### INSTRUCTIONS TO FOLLOW
Retype all of the entries exactly as they appear.

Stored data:
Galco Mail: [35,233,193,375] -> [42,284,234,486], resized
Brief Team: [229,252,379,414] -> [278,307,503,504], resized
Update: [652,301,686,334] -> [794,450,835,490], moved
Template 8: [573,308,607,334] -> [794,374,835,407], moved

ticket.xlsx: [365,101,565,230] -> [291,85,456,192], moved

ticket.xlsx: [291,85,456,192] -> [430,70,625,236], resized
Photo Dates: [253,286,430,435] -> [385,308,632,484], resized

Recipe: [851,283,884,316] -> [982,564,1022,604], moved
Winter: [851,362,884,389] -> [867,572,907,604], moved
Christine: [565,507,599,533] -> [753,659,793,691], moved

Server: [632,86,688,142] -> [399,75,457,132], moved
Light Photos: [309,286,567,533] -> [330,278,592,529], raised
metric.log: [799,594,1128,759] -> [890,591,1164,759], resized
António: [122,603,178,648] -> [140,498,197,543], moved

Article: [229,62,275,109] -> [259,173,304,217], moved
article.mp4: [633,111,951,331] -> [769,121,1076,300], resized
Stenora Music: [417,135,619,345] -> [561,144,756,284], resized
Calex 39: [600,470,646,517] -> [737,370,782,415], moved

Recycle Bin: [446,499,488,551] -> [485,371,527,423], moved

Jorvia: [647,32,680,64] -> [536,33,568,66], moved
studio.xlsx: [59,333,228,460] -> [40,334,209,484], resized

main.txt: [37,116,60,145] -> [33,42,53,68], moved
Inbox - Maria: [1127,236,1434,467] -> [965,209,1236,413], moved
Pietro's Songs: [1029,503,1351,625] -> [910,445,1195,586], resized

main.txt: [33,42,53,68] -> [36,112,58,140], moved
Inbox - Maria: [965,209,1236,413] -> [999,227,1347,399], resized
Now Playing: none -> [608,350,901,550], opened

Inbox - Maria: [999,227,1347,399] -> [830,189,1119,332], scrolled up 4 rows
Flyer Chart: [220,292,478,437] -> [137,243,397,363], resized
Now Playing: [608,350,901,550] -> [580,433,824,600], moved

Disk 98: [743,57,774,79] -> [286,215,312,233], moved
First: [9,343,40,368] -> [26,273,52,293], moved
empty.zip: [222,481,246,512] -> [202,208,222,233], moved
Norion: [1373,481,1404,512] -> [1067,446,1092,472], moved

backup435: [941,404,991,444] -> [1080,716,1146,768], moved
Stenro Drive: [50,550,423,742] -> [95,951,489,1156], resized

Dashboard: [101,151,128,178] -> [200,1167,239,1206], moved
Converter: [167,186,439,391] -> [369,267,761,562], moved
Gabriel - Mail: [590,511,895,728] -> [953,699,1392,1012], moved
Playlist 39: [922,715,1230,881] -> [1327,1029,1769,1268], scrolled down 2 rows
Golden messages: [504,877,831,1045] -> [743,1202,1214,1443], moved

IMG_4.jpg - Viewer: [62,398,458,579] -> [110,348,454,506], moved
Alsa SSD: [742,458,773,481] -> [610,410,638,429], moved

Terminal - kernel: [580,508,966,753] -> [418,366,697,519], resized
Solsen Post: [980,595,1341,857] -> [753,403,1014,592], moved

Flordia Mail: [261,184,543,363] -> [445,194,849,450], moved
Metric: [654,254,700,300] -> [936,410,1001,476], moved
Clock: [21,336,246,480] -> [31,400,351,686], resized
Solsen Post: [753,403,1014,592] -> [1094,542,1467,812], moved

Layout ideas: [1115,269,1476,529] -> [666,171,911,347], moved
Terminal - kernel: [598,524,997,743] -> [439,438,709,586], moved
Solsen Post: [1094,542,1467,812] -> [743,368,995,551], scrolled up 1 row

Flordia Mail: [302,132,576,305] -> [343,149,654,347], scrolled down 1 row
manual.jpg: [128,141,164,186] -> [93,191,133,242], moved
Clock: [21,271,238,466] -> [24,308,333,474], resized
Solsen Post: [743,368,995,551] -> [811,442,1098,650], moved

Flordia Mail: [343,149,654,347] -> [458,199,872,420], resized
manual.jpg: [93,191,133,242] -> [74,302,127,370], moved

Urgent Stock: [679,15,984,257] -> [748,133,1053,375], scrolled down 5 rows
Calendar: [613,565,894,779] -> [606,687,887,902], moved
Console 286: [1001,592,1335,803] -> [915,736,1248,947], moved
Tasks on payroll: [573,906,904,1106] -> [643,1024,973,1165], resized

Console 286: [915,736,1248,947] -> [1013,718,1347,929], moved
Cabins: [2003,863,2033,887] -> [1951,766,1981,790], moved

### OUTPUT BELOW
Galco Mail: [35,233,193,375] -> [42,284,234,486], resized
Brief Team: [229,252,379,414] -> [278,307,503,504], resized
Update: [652,301,686,334] -> [794,450,835,490], moved
Template 8: [573,308,607,334] -> [794,374,835,407], moved

ticket.xlsx: [365,101,565,230] -> [291,85,456,192], moved

ticket.xlsx: [291,85,456,192] -> [430,70,625,236], resized
Photo Dates: [253,286,430,435] -> [385,308,632,484], resized

Recipe: [851,283,884,316] -> [982,564,1022,604], moved
Winter: [851,362,884,389] -> [867,572,907,604], moved
Christine: [565,507,599,533] -> [753,659,793,691], moved

Server: [632,86,688,142] -> [399,75,457,132], moved
Light Photos: [309,286,567,533] -> [330,278,592,529], raised
metric.log: [799,594,1128,759] -> [890,591,1164,759], resized
António: [122,603,178,648] -> [140,498,197,543], moved

Article: [229,62,275,109] -> [259,173,304,217], moved
article.mp4: [633,111,951,331] -> [769,121,1076,300], resized
Stenora Music: [417,135,619,345] -> [561,144,756,284], resized
Calex 39: [600,470,646,517] -> [737,370,782,415], moved

Recycle Bin: [446,499,488,551] -> [485,371,527,423], moved

Jorvia: [647,32,680,64] -> [536,33,568,66], moved
studio.xlsx: [59,333,228,460] -> [40,334,209,484], resized

main.txt: [37,116,60,145] -> [33,42,53,68], moved
Inbox - Maria: [1127,236,1434,467] -> [965,209,1236,413], moved
Pietro's Songs: [1029,503,1351,625] -> [910,445,1195,586], resized

main.txt: [33,42,53,68] -> [36,112,58,140], moved
Inbox - Maria: [965,209,1236,413] -> [999,227,1347,399], resized
Now Playing: none -> [608,350,901,550], opened

Inbox - Maria: [999,227,1347,399] -> [830,189,1119,332], scrolled up 4 rows
Flyer Chart: [220,292,478,437] -> [137,243,397,363], resized
Now Playing: [608,350,901,550] -> [580,433,824,600], moved

Disk 98: [743,57,774,79] -> [286,215,312,233], moved
First: [9,343,40,368] -> [26,273,52,293], moved
empty.zip: [222,481,246,512] -> [202,208,222,233], moved
Norion: [1373,481,1404,512] -> [1067,446,1092,472], moved

backup435: [941,404,991,444] -> [1080,716,1146,768], moved
Stenro Drive: [50,550,423,742] -> [95,951,489,1156], resized

Dashboard: [101,151,128,178] -> [200,1167,239,1206], moved
Converter: [167,186,439,391] -> [369,267,761,562], moved
Gabriel - Mail: [590,511,895,728] -> [953,699,1392,1012], moved
Playlist 39: [922,715,1230,881] -> [1327,1029,1769,1268], scrolled down 2 rows
Golden messages: [504,877,831,1045] -> [743,1202,1214,1443], moved

IMG_4.jpg - Viewer: [62,398,458,579] -> [110,348,454,506], moved
Alsa SSD: [742,458,773,481] -> [610,410,638,429], moved

Terminal - kernel: [580,508,966,753] -> [418,366,697,519], resized
Solsen Post: [980,595,1341,857] -> [753,403,1014,592], moved

Flordia Mail: [261,184,543,363] -> [445,194,849,450], moved
Metric: [654,254,700,300] -> [936,410,1001,476], moved
Clock: [21,336,246,480] -> [31,400,351,686], resized
Solsen Post: [753,403,1014,592] -> [1094,542,1467,812], moved

Layout ideas: [1115,269,1476,529] -> [666,171,911,347], moved
Terminal - kernel: [598,524,997,743] -> [439,438,709,586], moved
Solsen Post: [1094,542,1467,812] -> [743,368,995,551], scrolled up 1 row

Flordia Mail: [302,132,576,305] -> [343,149,654,347], scrolled down 1 row
manual.jpg: [128,141,164,186] -> [93,191,133,242], moved
Clock: [21,271,238,466] -> [24,308,333,474], resized
Solsen Post: [743,368,995,551] -> [811,442,1098,650], moved

Flordia Mail: [343,149,654,347] -> [458,199,872,420], resized
manual.jpg: [93,191,133,242] -> [74,302,127,370], moved

Urgent Stock: [679,15,984,257] -> [748,133,1053,375], scrolled down 5 rows
Calendar: [613,565,894,779] -> [606,687,887,902], moved
Console 286: [1001,592,1335,803] -> [915,736,1248,947], moved
Tasks on payroll: [573,906,904,1106] -> [643,1024,973,1165], resized

Console 286: [915,736,1248,947] -> [1013,718,1347,929], moved
Cabins: [2003,863,2033,887] -> [1951,766,1981,790], moved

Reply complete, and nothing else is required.